§ **Task**
The required output is a verbatim transcription of the listing, pictures excluded.

****************

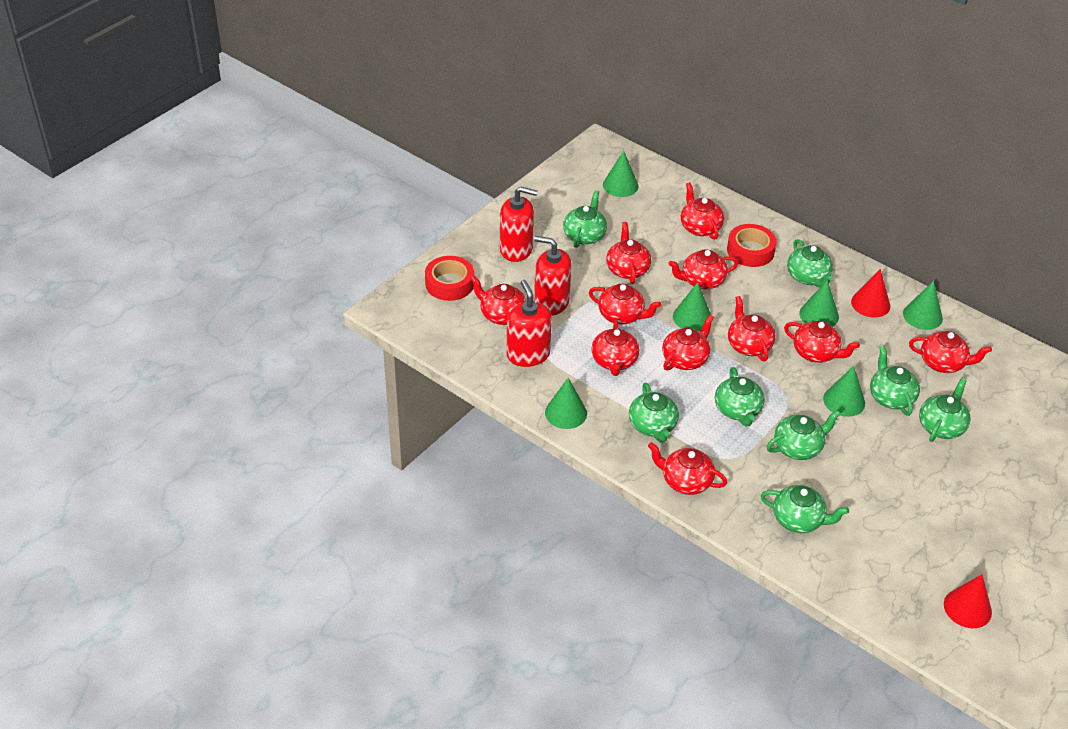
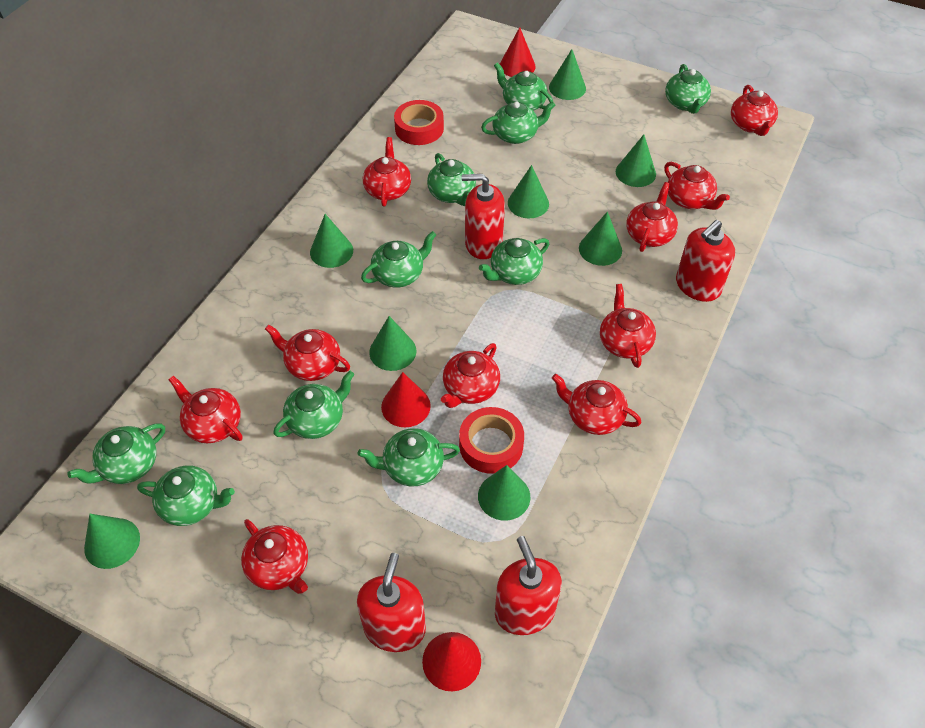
green cone: 6 -> 8
green teapot: 8 -> 10
red cone: 2 -> 3
red soap dispenser: 3 -> 4
red teapot: 11 -> 10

****************

§ **Response to this exercise**
green cone: 6 -> 8
green teapot: 8 -> 10
red cone: 2 -> 3
red soap dispenser: 3 -> 4
red teapot: 11 -> 10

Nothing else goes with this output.